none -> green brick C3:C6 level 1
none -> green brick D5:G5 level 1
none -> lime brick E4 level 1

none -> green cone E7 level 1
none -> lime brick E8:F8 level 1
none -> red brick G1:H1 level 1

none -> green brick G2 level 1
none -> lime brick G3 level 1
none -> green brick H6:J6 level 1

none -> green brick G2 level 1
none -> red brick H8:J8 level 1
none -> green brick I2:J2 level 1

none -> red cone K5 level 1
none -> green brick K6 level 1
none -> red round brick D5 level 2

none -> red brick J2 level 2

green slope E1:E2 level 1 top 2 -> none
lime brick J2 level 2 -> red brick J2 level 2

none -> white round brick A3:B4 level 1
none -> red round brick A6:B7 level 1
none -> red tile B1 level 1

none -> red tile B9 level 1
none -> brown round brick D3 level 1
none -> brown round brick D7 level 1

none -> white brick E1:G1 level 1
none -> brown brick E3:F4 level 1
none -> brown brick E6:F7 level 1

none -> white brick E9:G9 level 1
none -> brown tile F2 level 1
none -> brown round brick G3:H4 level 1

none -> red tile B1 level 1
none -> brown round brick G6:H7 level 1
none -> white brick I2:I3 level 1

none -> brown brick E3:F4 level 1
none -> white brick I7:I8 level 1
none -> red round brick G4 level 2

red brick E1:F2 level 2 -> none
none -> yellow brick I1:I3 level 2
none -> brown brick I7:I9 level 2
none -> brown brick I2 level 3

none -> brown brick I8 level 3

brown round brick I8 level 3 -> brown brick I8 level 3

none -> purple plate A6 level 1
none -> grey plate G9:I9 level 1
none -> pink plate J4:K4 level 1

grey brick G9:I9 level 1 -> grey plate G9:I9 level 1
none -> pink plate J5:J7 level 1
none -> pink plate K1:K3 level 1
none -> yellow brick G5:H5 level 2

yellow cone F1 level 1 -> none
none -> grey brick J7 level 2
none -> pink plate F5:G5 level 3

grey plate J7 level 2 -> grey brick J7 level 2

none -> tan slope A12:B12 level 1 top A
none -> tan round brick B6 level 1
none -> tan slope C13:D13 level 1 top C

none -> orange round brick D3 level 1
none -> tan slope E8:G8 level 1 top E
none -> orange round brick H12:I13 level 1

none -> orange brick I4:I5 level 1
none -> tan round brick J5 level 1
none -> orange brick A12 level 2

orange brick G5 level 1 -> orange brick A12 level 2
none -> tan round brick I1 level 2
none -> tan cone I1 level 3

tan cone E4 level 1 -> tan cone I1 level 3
· · · ·
- _Task to carry out_
Search the data and copy each line containing "slope".

- _Output below_
green slope E1:E2 level 1 top 2 -> none
none -> tan slope A12:B12 level 1 top A
none -> tan slope C13:D13 level 1 top C
none -> tan slope E8:G8 level 1 top E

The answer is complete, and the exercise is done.